▶ EXERCISE GOAL
Reproduce exactly the lines of the material beneath, from the line that contains "IC3: MX1508 -> L9110S" to the line that contains "S2: switch (DGND, N8) -> switch (+3V3, N8)", both included, and no other lines.

▶ RECORDS FOR PROCESSING
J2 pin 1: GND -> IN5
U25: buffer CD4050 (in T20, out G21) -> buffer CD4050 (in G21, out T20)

...

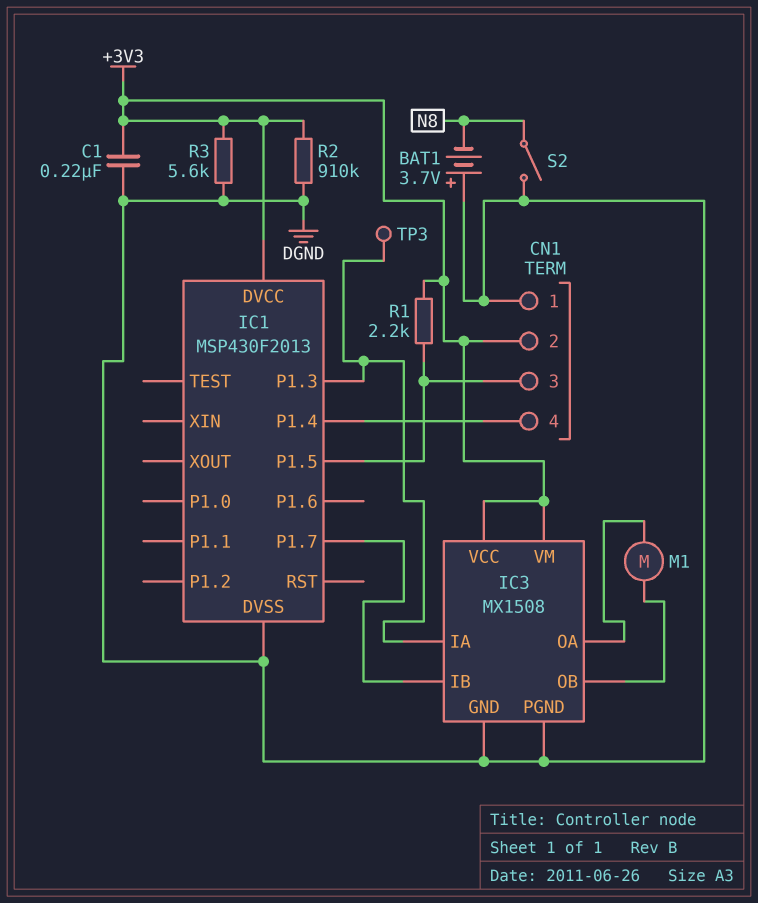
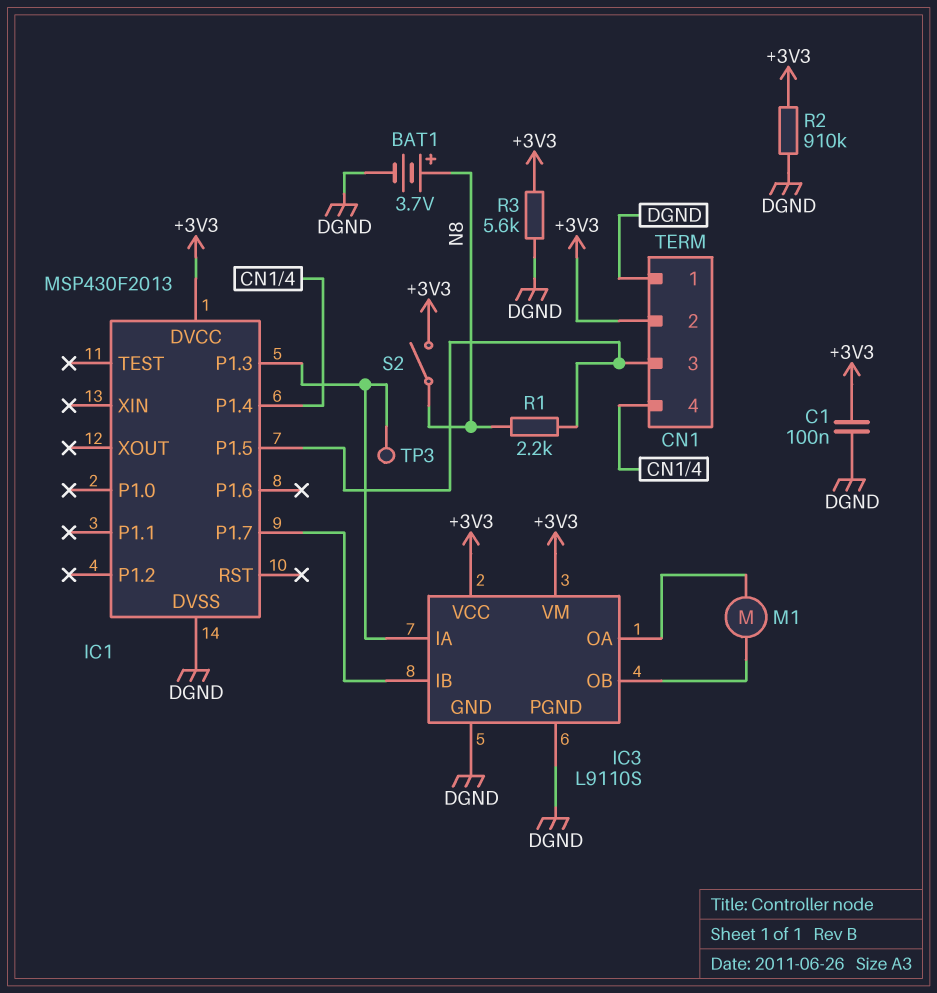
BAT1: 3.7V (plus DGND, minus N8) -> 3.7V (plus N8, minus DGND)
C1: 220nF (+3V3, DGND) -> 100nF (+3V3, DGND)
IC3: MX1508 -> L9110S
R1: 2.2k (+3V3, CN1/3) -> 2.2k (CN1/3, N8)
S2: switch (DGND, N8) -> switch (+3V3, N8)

▶ SOLUTION
IC3: MX1508 -> L9110S
R1: 2.2k (+3V3, CN1/3) -> 2.2k (CN1/3, N8)
S2: switch (DGND, N8) -> switch (+3V3, N8)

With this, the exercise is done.